LISTED ENTRIES Start Marker

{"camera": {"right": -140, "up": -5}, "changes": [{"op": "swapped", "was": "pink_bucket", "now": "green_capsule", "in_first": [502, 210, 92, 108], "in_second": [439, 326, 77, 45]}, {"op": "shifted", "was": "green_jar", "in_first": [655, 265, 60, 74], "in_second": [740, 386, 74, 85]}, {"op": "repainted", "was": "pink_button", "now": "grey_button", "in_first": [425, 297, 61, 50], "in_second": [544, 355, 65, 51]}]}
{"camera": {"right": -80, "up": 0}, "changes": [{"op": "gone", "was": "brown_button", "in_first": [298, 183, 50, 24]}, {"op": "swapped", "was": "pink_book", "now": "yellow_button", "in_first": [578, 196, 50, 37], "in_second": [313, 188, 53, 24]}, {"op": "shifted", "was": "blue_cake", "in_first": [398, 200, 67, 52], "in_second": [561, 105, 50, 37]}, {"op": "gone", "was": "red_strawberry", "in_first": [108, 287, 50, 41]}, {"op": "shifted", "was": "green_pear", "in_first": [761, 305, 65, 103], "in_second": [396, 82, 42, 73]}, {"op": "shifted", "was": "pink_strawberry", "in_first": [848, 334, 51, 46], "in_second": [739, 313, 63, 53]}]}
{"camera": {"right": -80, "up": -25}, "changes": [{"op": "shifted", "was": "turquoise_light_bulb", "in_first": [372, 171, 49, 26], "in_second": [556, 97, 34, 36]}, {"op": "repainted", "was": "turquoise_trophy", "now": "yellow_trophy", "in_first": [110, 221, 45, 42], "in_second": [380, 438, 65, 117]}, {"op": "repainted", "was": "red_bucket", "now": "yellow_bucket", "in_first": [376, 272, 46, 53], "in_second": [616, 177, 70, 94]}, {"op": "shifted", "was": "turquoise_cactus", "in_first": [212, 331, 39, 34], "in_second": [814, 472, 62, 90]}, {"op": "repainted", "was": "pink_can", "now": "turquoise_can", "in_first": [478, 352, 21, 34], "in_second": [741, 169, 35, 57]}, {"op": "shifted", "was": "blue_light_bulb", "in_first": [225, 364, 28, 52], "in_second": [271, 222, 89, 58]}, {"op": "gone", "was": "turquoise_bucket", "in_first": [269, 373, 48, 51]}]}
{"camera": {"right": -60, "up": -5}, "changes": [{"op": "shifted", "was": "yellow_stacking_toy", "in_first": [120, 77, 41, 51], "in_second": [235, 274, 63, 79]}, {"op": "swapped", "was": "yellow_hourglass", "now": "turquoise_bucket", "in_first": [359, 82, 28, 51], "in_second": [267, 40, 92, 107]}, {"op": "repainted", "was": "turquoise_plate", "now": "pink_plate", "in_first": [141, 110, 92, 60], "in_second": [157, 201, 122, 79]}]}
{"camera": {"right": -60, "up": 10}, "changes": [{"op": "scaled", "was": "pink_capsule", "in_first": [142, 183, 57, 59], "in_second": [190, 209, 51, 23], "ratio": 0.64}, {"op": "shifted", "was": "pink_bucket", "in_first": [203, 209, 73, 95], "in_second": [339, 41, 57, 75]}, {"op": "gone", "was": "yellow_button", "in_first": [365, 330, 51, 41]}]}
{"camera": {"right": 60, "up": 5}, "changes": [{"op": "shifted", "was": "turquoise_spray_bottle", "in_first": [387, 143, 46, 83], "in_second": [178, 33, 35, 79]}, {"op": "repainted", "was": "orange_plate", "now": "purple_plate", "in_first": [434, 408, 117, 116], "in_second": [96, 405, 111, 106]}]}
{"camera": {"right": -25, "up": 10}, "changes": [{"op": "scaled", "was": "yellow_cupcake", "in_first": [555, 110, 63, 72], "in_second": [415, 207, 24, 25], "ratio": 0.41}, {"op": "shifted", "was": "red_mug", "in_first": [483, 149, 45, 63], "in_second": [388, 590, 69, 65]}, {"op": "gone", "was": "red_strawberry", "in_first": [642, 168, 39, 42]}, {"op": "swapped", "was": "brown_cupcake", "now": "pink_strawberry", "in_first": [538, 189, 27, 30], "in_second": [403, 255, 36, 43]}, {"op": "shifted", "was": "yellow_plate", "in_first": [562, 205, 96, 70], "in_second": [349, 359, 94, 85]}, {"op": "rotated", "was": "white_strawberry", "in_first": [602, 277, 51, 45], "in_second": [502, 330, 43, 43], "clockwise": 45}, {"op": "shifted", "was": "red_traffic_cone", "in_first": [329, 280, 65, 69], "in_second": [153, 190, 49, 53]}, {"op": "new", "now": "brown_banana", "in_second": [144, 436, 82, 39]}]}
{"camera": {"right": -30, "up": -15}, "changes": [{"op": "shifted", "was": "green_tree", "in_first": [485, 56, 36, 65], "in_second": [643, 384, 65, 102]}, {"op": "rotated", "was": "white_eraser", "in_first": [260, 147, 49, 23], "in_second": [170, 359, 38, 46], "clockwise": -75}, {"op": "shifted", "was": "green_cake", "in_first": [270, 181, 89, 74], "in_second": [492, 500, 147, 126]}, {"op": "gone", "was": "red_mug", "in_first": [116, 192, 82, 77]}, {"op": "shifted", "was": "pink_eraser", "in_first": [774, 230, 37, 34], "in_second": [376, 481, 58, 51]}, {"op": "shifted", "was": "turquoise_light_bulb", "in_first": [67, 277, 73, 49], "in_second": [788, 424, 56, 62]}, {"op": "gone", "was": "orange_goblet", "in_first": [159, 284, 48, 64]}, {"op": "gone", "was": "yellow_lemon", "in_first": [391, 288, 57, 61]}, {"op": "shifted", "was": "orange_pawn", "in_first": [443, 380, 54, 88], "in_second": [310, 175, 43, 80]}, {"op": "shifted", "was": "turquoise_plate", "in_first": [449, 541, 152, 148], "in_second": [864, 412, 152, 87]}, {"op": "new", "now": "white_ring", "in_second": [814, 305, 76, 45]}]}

LISTED ENTRIES End Marker

## HOW TO COMPLETE THIS TASK
All of the data, from the first line to the last, should be written out exactly.

## WRITTEN SOLUTION
{"camera": {"right": -140, "up": -5}, "changes": [{"op": "swapped", "was": "pink_bucket", "now": "green_capsule", "in_first": [502, 210, 92, 108], "in_second": [439, 326, 77, 45]}, {"op": "shifted", "was": "green_jar", "in_first": [655, 265, 60, 74], "in_second": [740, 386, 74, 85]}, {"op": "repainted", "was": "pink_button", "now": "grey_button", "in_first": [425, 297, 61, 50], "in_second": [544, 355, 65, 51]}]}
{"camera": {"right": -80, "up": 0}, "changes": [{"op": "gone", "was": "brown_button", "in_first": [298, 183, 50, 24]}, {"op": "swapped", "was": "pink_book", "now": "yellow_button", "in_first": [578, 196, 50, 37], "in_second": [313, 188, 53, 24]}, {"op": "shifted", "was": "blue_cake", "in_first": [398, 200, 67, 52], "in_second": [561, 105, 50, 37]}, {"op": "gone", "was": "red_strawberry", "in_first": [108, 287, 50, 41]}, {"op": "shifted", "was": "green_pear", "in_first": [761, 305, 65, 103], "in_second": [396, 82, 42, 73]}, {"op": "shifted", "was": "pink_strawberry", "in_first": [848, 334, 51, 46], "in_second": [739, 313, 63, 53]}]}
{"camera": {"right": -80, "up": -25}, "changes": [{"op": "shifted", "was": "turquoise_light_bulb", "in_first": [372, 171, 49, 26], "in_second": [556, 97, 34, 36]}, {"op": "repainted", "was": "turquoise_trophy", "now": "yellow_trophy", "in_first": [110, 221, 45, 42], "in_second": [380, 438, 65, 117]}, {"op": "repainted", "was": "red_bucket", "now": "yellow_bucket", "in_first": [376, 272, 46, 53], "in_second": [616, 177, 70, 94]}, {"op": "shifted", "was": "turquoise_cactus", "in_first": [212, 331, 39, 34], "in_second": [814, 472, 62, 90]}, {"op": "repainted", "was": "pink_can", "now": "turquoise_can", "in_first": [478, 352, 21, 34], "in_second": [741, 169, 35, 57]}, {"op": "shifted", "was": "blue_light_bulb", "in_first": [225, 364, 28, 52], "in_second": [271, 222, 89, 58]}, {"op": "gone", "was": "turquoise_bucket", "in_first": [269, 373, 48, 51]}]}
{"camera": {"right": -60, "up": -5}, "changes": [{"op": "shifted", "was": "yellow_stacking_toy", "in_first": [120, 77, 41, 51], "in_second": [235, 274, 63, 79]}, {"op": "swapped", "was": "yellow_hourglass", "now": "turquoise_bucket", "in_first": [359, 82, 28, 51], "in_second": [267, 40, 92, 107]}, {"op": "repainted", "was": "turquoise_plate", "now": "pink_plate", "in_first": [141, 110, 92, 60], "in_second": [157, 201, 122, 79]}]}
{"camera": {"right": -60, "up": 10}, "changes": [{"op": "scaled", "was": "pink_capsule", "in_first": [142, 183, 57, 59], "in_second": [190, 209, 51, 23], "ratio": 0.64}, {"op": "shifted", "was": "pink_bucket", "in_first": [203, 209, 73, 95], "in_second": [339, 41, 57, 75]}, {"op": "gone", "was": "yellow_button", "in_first": [365, 330, 51, 41]}]}
{"camera": {"right": 60, "up": 5}, "changes": [{"op": "shifted", "was": "turquoise_spray_bottle", "in_first": [387, 143, 46, 83], "in_second": [178, 33, 35, 79]}, {"op": "repainted", "was": "orange_plate", "now": "purple_plate", "in_first": [434, 408, 117, 116], "in_second": [96, 405, 111, 106]}]}
{"camera": {"right": -25, "up": 10}, "changes": [{"op": "scaled", "was": "yellow_cupcake", "in_first": [555, 110, 63, 72], "in_second": [415, 207, 24, 25], "ratio": 0.41}, {"op": "shifted", "was": "red_mug", "in_first": [483, 149, 45, 63], "in_second": [388, 590, 69, 65]}, {"op": "gone", "was": "red_strawberry", "in_first": [642, 168, 39, 42]}, {"op": "swapped", "was": "brown_cupcake", "now": "pink_strawberry", "in_first": [538, 189, 27, 30], "in_second": [403, 255, 36, 43]}, {"op": "shifted", "was": "yellow_plate", "in_first": [562, 205, 96, 70], "in_second": [349, 359, 94, 85]}, {"op": "rotated", "was": "white_strawberry", "in_first": [602, 277, 51, 45], "in_second": [502, 330, 43, 43], "clockwise": 45}, {"op": "shifted", "was": "red_traffic_cone", "in_first": [329, 280, 65, 69], "in_second": [153, 190, 49, 53]}, {"op": "new", "now": "brown_banana", "in_second": [144, 436, 82, 39]}]}
{"camera": {"right": -30, "up": -15}, "changes": [{"op": "shifted", "was": "green_tree", "in_first": [485, 56, 36, 65], "in_second": [643, 384, 65, 102]}, {"op": "rotated", "was": "white_eraser", "in_first": [260, 147, 49, 23], "in_second": [170, 359, 38, 46], "clockwise": -75}, {"op": "shifted", "was": "green_cake", "in_first": [270, 181, 89, 74], "in_second": [492, 500, 147, 126]}, {"op": "gone", "was": "red_mug", "in_first": [116, 192, 82, 77]}, {"op": "shifted", "was": "pink_eraser", "in_first": [774, 230, 37, 34], "in_second": [376, 481, 58, 51]}, {"op": "shifted", "was": "turquoise_light_bulb", "in_first": [67, 277, 73, 49], "in_second": [788, 424, 56, 62]}, {"op": "gone", "was": "orange_goblet", "in_first": [159, 284, 48, 64]}, {"op": "gone", "was": "yellow_lemon", "in_first": [391, 288, 57, 61]}, {"op": "shifted", "was": "orange_pawn", "in_first": [443, 380, 54, 88], "in_second": [310, 175, 43, 80]}, {"op": "shifted", "was": "turquoise_plate", "in_first": [449, 541, 152, 148], "in_second": [864, 412, 152, 87]}, {"op": "new", "now": "white_ring", "in_second": [814, 305, 76, 45]}]}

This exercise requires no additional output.